◆ **Exercise aim**:
Copy each line of the listing below exactly.
_ _ _ _ _ _ _
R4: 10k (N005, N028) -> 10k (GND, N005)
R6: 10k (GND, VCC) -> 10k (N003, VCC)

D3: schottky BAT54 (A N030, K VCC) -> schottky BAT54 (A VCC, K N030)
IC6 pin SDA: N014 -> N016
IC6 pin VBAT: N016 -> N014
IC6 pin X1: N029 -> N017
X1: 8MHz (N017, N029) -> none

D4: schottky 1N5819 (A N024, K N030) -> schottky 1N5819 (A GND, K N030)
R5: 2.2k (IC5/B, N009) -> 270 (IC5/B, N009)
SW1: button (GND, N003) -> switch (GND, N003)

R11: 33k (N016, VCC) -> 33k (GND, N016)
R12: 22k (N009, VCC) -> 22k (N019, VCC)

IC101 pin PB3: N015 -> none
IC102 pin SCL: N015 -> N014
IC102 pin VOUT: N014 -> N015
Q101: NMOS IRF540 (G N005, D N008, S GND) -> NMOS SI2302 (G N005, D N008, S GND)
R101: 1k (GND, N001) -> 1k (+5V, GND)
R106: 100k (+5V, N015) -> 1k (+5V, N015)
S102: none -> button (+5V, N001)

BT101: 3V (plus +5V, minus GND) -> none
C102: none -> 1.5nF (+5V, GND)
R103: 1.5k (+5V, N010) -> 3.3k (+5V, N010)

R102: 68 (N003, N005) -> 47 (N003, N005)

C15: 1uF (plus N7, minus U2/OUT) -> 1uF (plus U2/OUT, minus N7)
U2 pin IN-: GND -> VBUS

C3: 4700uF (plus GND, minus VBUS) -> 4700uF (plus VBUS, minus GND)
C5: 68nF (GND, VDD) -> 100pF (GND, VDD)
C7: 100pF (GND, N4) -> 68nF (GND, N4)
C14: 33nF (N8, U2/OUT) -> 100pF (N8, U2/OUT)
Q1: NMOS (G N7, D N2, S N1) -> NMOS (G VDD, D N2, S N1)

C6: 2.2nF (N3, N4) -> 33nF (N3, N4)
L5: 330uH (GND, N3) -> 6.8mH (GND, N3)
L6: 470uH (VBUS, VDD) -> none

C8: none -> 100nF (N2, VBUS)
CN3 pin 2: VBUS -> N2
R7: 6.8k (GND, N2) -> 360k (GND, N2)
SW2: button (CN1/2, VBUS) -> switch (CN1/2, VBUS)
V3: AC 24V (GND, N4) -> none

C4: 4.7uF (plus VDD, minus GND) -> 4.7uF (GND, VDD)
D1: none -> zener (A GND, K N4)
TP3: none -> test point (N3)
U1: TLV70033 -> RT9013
_ _ _ _ _ _ _
◆ **Answer to the exercise**:
R4: 10k (N005, N028) -> 10k (GND, N005)
R6: 10k (GND, VCC) -> 10k (N003, VCC)

D3: schottky BAT54 (A N030, K VCC) -> schottky BAT54 (A VCC, K N030)
IC6 pin SDA: N014 -> N016
IC6 pin VBAT: N016 -> N014
IC6 pin X1: N029 -> N017
X1: 8MHz (N017, N029) -> none

D4: schottky 1N5819 (A N024, K N030) -> schottky 1N5819 (A GND, K N030)
R5: 2.2k (IC5/B, N009) -> 270 (IC5/B, N009)
SW1: button (GND, N003) -> switch (GND, N003)

R11: 33k (N016, VCC) -> 33k (GND, N016)
R12: 22k (N009, VCC) -> 22k (N019, VCC)

IC101 pin PB3: N015 -> none
IC102 pin SCL: N015 -> N014
IC102 pin VOUT: N014 -> N015
Q101: NMOS IRF540 (G N005, D N008, S GND) -> NMOS SI2302 (G N005, D N008, S GND)
R101: 1k (GND, N001) -> 1k (+5V, GND)
R106: 100k (+5V, N015) -> 1k (+5V, N015)
S102: none -> button (+5V, N001)

BT101: 3V (plus +5V, minus GND) -> none
C102: none -> 1.5nF (+5V, GND)
R103: 1.5k (+5V, N010) -> 3.3k (+5V, N010)

R102: 68 (N003, N005) -> 47 (N003, N005)

C15: 1uF (plus N7, minus U2/OUT) -> 1uF (plus U2/OUT, minus N7)
U2 pin IN-: GND -> VBUS

C3: 4700uF (plus GND, minus VBUS) -> 4700uF (plus VBUS, minus GND)
C5: 68nF (GND, VDD) -> 100pF (GND, VDD)
C7: 100pF (GND, N4) -> 68nF (GND, N4)
C14: 33nF (N8, U2/OUT) -> 100pF (N8, U2/OUT)
Q1: NMOS (G N7, D N2, S N1) -> NMOS (G VDD, D N2, S N1)

C6: 2.2nF (N3, N4) -> 33nF (N3, N4)
L5: 330uH (GND, N3) -> 6.8mH (GND, N3)
L6: 470uH (VBUS, VDD) -> none

C8: none -> 100nF (N2, VBUS)
CN3 pin 2: VBUS -> N2
R7: 6.8k (GND, N2) -> 360k (GND, N2)
SW2: button (CN1/2, VBUS) -> switch (CN1/2, VBUS)
V3: AC 24V (GND, N4) -> none

C4: 4.7uF (plus VDD, minus GND) -> 4.7uF (GND, VDD)
D1: none -> zener (A GND, K N4)
TP3: none -> test point (N3)
U1: TLV70033 -> RT9013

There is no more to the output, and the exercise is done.